What this task involves: Could you print the lines below exactly, from the one holding "none -> green brick D6:D7 level 2" through the last line, with no other output?

Given material:

»»

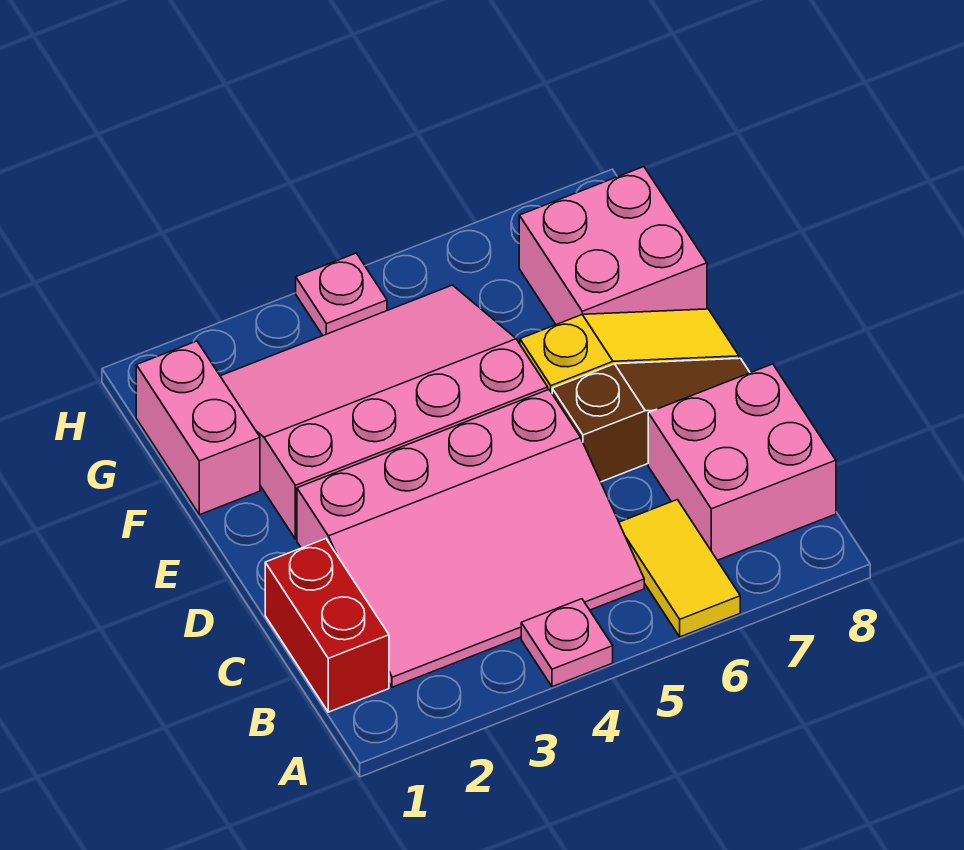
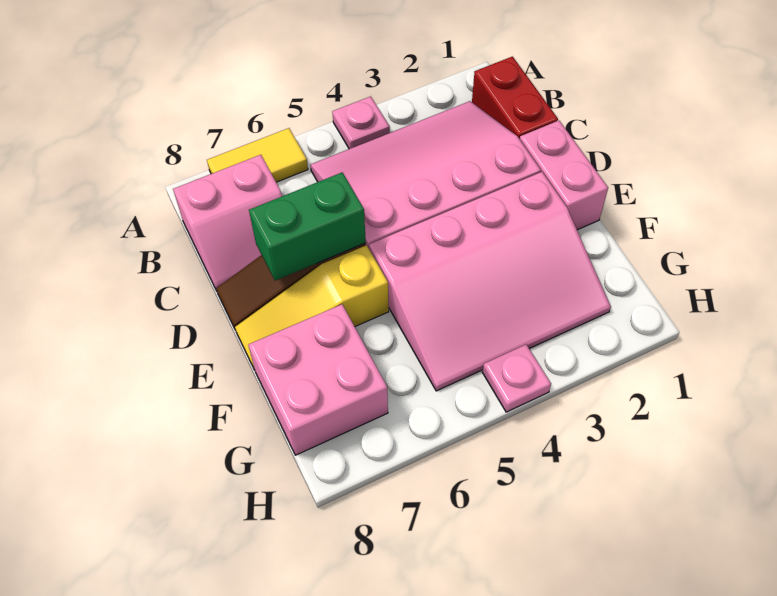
yellow tile A6:B6 level 1 -> yellow tile A6:A7 level 1
pink brick B7:C8 level 1 -> pink slope B7:C8 level 1 top B
none -> green brick D6:D7 level 2
pink brick F1:G1 level 1 -> pink brick D1:E1 level 1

««

Solution for this exercise:
none -> green brick D6:D7 level 2
pink brick F1:G1 level 1 -> pink brick D1:E1 level 1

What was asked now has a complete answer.